▸ **Task description**:
Tally the lines in the listing below that hold the string "purple", and reply with that tally alone.

▸ **Supplied data**:
....
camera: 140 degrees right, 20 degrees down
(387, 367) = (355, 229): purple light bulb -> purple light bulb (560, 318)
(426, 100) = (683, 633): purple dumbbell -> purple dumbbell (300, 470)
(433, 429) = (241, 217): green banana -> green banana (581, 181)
....
▸ **Completed task**:
2